*** Data shown Section Begins ***
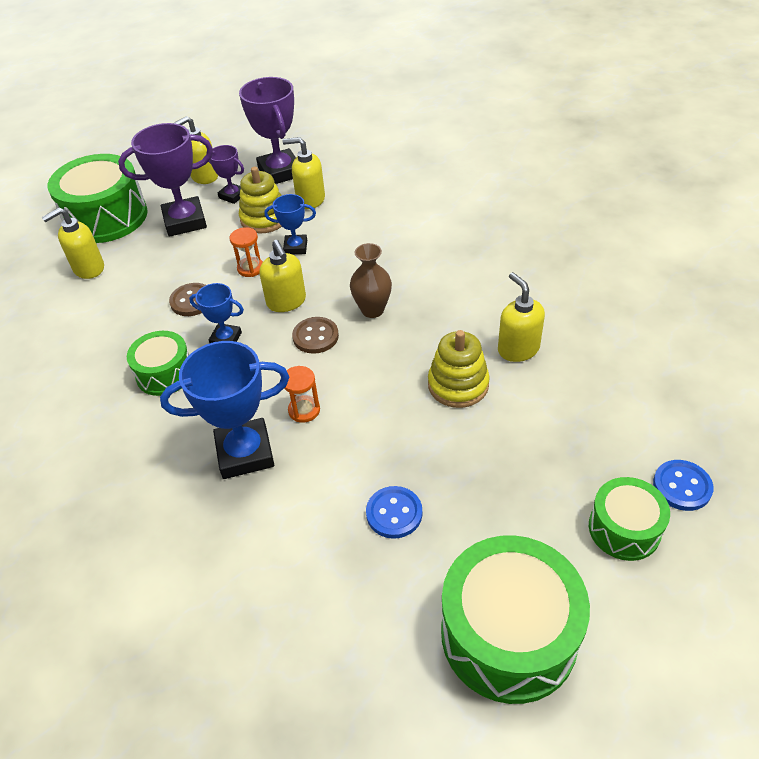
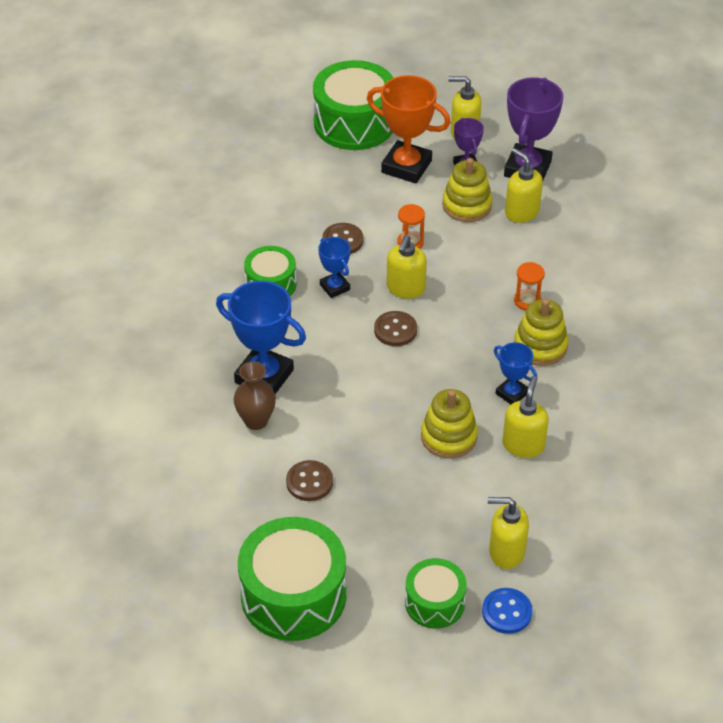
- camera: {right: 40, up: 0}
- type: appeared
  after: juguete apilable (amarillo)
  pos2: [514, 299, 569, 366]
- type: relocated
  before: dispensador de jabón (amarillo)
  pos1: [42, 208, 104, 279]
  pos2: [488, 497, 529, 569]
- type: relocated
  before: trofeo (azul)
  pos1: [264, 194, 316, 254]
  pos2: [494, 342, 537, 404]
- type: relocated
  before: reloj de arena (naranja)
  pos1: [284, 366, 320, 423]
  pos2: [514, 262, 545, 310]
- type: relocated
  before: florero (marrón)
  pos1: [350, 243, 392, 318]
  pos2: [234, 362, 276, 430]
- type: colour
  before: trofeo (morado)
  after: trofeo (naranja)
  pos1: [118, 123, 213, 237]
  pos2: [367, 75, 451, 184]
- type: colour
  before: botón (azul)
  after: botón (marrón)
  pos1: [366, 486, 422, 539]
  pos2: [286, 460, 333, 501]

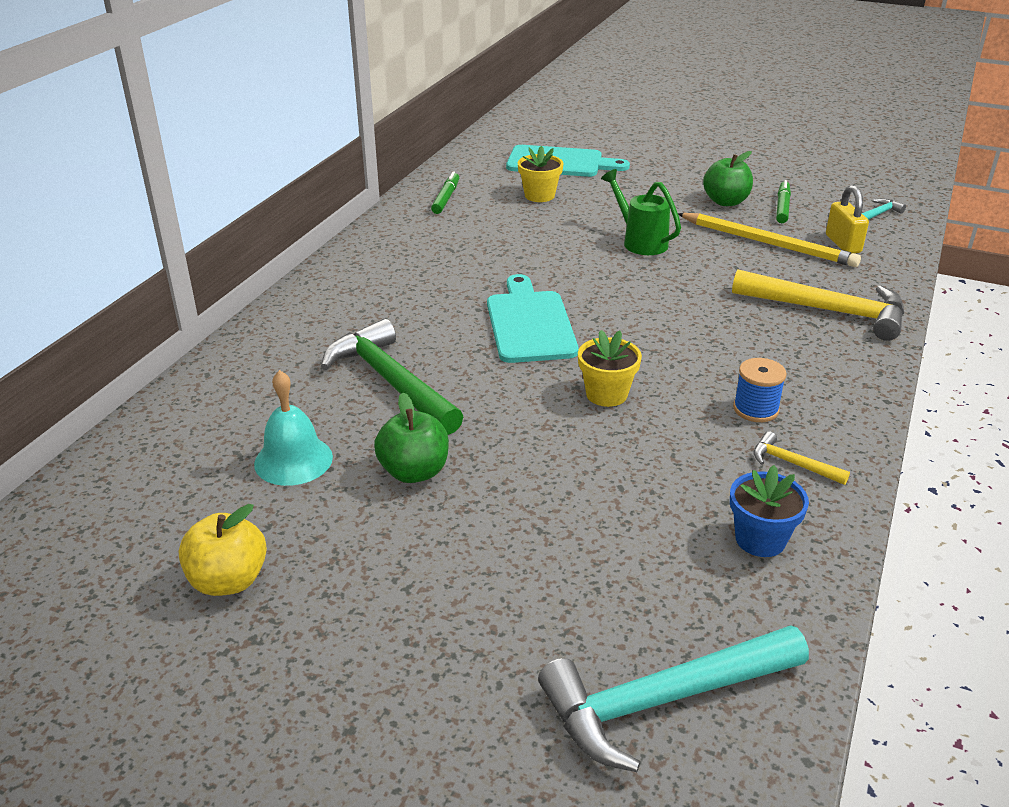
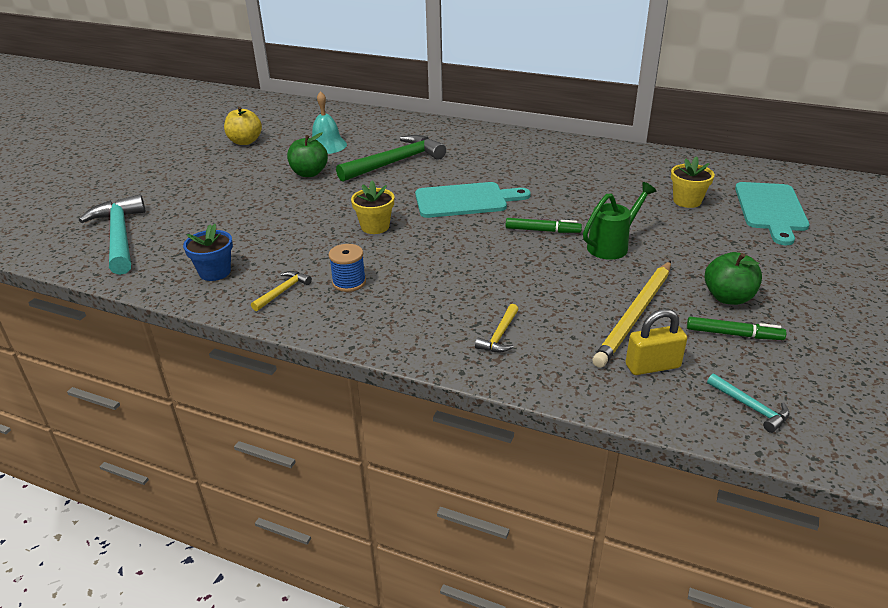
- camera: {right: 90, up: 0}
- type: relocated
  before: rotulador (verde)
  pos1: [431, 171, 459, 214]
  pos2: [506, 218, 582, 233]
- type: size
  before: martillo (amarillo)
  pos1: [732, 270, 904, 341]
  pos2: [475, 304, 519, 352]
  scale: 0.46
*** Data shown Section Ends ***
**Exercise directions**
Retype the records above exactly, pictures omitted.

**Response below**
- camera: {right: 40, up: 0}
- type: appeared
  after: juguete apilable (amarillo)
  pos2: [514, 299, 569, 366]
- type: relocated
  before: dispensador de jabón (amarillo)
  pos1: [42, 208, 104, 279]
  pos2: [488, 497, 529, 569]
- type: relocated
  before: trofeo (azul)
  pos1: [264, 194, 316, 254]
  pos2: [494, 342, 537, 404]
- type: relocated
  before: reloj de arena (naranja)
  pos1: [284, 366, 320, 423]
  pos2: [514, 262, 545, 310]
- type: relocated
  before: florero (marrón)
  pos1: [350, 243, 392, 318]
  pos2: [234, 362, 276, 430]
- type: colour
  before: trofeo (morado)
  after: trofeo (naranja)
  pos1: [118, 123, 213, 237]
  pos2: [367, 75, 451, 184]
- type: colour
  before: botón (azul)
  after: botón (marrón)
  pos1: [366, 486, 422, 539]
  pos2: [286, 460, 333, 501]

- camera: {right: 90, up: 0}
- type: relocated
  before: rotulador (verde)
  pos1: [431, 171, 459, 214]
  pos2: [506, 218, 582, 233]
- type: size
  before: martillo (amarillo)
  pos1: [732, 270, 904, 341]
  pos2: [475, 304, 519, 352]
  scale: 0.46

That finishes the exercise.